▶ _Recorded information_
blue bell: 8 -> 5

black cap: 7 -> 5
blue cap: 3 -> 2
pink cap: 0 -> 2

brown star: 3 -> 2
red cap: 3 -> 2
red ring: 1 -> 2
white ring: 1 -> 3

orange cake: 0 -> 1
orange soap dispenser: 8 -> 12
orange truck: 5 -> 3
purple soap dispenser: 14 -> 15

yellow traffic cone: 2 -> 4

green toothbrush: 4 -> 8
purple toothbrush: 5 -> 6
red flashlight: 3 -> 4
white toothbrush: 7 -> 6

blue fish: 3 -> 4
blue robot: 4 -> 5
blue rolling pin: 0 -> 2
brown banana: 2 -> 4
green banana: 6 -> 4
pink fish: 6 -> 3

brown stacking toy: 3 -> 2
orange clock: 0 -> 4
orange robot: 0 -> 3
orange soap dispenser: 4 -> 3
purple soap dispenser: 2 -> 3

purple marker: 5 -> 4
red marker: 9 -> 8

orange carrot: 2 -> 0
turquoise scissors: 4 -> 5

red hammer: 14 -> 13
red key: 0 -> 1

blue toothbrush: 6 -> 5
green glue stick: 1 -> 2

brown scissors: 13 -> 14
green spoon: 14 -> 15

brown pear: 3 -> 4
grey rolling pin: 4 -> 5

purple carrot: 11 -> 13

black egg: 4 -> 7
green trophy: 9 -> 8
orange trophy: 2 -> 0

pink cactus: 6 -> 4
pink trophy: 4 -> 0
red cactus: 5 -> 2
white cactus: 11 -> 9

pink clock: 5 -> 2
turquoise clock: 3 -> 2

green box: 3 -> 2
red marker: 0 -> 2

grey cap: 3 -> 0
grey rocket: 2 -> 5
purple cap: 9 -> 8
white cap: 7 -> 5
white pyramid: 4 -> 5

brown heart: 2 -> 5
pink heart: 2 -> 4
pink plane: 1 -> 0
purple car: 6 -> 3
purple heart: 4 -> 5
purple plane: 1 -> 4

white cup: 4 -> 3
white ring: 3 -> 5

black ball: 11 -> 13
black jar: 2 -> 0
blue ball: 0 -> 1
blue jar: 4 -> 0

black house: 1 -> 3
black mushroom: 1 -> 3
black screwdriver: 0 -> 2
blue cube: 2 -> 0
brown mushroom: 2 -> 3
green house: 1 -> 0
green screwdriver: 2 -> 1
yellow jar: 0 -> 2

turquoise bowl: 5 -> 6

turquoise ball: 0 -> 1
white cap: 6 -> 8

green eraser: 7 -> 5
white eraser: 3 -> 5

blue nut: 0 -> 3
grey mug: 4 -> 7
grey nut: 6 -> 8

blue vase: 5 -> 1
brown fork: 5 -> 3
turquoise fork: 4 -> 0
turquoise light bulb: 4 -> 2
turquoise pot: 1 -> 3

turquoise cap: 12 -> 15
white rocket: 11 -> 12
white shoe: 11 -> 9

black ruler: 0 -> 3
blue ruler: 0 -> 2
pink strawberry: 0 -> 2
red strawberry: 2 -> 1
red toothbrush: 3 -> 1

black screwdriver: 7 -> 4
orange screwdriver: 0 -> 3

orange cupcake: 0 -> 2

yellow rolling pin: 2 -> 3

▶ _Exercise objective_
From the records above, transcribe exactly the run of lines that opens with the line holding "green spoon: 14 -> 15" and closes with the line holding "pink clock: 5 -> 2", both included.

▶ _Result for this exercise_
green spoon: 14 -> 15

brown pear: 3 -> 4
grey rolling pin: 4 -> 5

purple carrot: 11 -> 13

black egg: 4 -> 7
green trophy: 9 -> 8
orange trophy: 2 -> 0

pink cactus: 6 -> 4
pink trophy: 4 -> 0
red cactus: 5 -> 2
white cactus: 11 -> 9

pink clock: 5 -> 2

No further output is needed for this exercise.